======== Data in this exercise ========

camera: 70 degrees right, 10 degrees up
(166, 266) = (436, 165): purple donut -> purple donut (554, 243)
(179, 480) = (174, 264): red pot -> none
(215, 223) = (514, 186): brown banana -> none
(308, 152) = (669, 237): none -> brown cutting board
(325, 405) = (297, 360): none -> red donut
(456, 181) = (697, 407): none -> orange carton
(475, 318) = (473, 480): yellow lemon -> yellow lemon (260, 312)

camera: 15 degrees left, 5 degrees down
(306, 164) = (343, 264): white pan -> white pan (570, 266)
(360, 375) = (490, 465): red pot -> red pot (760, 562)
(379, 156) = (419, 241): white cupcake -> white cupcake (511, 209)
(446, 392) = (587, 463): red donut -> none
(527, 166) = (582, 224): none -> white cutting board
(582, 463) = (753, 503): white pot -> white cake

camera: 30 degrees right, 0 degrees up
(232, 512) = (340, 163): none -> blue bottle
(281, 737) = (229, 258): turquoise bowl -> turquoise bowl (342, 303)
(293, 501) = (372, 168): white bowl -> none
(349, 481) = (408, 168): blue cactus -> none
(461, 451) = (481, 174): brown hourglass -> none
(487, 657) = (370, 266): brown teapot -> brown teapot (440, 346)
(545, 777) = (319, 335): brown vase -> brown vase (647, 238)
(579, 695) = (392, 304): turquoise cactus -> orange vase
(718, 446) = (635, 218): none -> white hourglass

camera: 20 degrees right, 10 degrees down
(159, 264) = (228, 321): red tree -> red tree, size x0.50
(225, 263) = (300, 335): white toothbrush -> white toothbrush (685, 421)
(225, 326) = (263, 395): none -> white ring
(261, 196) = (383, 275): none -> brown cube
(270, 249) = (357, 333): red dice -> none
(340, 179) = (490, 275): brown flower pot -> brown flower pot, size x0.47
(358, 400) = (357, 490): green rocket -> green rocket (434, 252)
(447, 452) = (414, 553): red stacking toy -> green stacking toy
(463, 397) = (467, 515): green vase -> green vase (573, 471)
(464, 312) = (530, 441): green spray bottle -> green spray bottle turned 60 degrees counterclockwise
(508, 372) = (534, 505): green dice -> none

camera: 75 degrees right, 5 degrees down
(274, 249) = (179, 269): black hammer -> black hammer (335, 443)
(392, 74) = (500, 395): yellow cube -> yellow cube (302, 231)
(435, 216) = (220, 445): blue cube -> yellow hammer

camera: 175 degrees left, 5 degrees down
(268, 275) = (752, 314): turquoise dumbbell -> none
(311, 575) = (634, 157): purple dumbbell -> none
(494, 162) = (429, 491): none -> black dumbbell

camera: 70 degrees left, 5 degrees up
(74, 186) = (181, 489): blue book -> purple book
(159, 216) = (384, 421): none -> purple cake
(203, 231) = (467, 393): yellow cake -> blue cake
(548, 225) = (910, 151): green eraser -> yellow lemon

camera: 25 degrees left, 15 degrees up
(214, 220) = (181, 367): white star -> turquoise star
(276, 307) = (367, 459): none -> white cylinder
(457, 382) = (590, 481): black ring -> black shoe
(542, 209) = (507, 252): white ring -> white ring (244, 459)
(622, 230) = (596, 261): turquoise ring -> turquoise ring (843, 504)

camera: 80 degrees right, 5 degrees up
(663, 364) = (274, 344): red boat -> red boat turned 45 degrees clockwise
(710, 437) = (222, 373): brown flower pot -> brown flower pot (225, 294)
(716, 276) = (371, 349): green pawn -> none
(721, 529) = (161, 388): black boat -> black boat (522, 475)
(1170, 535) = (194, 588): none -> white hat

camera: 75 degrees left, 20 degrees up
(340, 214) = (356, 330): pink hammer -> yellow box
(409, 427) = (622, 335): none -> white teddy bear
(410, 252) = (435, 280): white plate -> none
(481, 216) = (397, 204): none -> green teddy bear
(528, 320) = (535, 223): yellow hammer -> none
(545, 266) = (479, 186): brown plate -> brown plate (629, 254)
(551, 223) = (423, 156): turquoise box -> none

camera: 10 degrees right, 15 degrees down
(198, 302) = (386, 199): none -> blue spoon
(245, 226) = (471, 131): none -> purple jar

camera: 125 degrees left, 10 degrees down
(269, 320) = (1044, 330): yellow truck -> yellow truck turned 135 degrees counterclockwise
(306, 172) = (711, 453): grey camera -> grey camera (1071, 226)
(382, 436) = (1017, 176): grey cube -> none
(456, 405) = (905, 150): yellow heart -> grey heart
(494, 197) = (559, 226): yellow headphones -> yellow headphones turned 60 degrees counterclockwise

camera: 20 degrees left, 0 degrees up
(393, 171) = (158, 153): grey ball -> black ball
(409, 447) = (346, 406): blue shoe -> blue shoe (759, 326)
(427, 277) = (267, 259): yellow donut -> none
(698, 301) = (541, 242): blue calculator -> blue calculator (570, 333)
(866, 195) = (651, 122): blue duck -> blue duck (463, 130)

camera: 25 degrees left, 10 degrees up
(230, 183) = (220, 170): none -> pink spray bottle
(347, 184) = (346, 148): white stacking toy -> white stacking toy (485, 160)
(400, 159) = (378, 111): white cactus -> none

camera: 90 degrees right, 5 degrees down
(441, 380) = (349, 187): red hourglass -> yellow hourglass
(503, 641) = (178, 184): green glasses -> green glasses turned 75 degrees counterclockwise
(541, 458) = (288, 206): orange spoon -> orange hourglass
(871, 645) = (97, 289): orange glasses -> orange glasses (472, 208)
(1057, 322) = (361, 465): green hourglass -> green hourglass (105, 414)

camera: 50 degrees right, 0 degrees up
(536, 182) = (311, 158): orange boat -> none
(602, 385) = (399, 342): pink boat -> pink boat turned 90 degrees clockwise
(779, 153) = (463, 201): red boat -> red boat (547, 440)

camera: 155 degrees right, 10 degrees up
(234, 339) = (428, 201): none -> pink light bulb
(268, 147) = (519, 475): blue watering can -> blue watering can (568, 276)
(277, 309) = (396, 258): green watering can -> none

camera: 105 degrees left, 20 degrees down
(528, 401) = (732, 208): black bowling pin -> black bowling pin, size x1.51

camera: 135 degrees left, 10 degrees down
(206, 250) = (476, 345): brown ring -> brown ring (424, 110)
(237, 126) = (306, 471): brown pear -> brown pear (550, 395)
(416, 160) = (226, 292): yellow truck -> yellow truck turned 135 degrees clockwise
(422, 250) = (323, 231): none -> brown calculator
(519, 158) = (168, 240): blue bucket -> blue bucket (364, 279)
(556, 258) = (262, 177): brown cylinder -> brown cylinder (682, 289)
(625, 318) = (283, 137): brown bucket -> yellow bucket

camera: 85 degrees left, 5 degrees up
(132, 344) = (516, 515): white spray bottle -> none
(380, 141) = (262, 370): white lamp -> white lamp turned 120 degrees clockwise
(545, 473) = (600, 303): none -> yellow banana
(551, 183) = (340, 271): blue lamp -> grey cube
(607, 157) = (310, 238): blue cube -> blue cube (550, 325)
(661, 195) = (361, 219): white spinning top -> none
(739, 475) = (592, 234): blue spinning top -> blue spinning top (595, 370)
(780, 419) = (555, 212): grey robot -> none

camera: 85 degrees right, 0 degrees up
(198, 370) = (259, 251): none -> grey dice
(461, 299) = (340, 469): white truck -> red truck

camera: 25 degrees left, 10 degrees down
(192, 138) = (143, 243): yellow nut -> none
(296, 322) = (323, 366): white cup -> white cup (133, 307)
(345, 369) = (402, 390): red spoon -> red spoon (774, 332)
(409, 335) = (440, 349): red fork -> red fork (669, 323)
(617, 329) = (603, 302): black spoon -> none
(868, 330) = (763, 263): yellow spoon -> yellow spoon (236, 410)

========

■ **Task to carry out**
In the material above, find the line with "camera: 135 degrees left, 10 degrees down"; then copy it and every line after it, exactly, through the end.

■ **Final answer**
camera: 135 degrees left, 10 degrees down
(206, 250) = (476, 345): brown ring -> brown ring (424, 110)
(237, 126) = (306, 471): brown pear -> brown pear (550, 395)
(416, 160) = (226, 292): yellow truck -> yellow truck turned 135 degrees clockwise
(422, 250) = (323, 231): none -> brown calculator
(519, 158) = (168, 240): blue bucket -> blue bucket (364, 279)
(556, 258) = (262, 177): brown cylinder -> brown cylinder (682, 289)
(625, 318) = (283, 137): brown bucket -> yellow bucket

camera: 85 degrees left, 5 degrees up
(132, 344) = (516, 515): white spray bottle -> none
(380, 141) = (262, 370): white lamp -> white lamp turned 120 degrees clockwise
(545, 473) = (600, 303): none -> yellow banana
(551, 183) = (340, 271): blue lamp -> grey cube
(607, 157) = (310, 238): blue cube -> blue cube (550, 325)
(661, 195) = (361, 219): white spinning top -> none
(739, 475) = (592, 234): blue spinning top -> blue spinning top (595, 370)
(780, 419) = (555, 212): grey robot -> none

camera: 85 degrees right, 0 degrees up
(198, 370) = (259, 251): none -> grey dice
(461, 299) = (340, 469): white truck -> red truck

camera: 25 degrees left, 10 degrees down
(192, 138) = (143, 243): yellow nut -> none
(296, 322) = (323, 366): white cup -> white cup (133, 307)
(345, 369) = (402, 390): red spoon -> red spoon (774, 332)
(409, 335) = (440, 349): red fork -> red fork (669, 323)
(617, 329) = (603, 302): black spoon -> none
(868, 330) = (763, 263): yellow spoon -> yellow spoon (236, 410)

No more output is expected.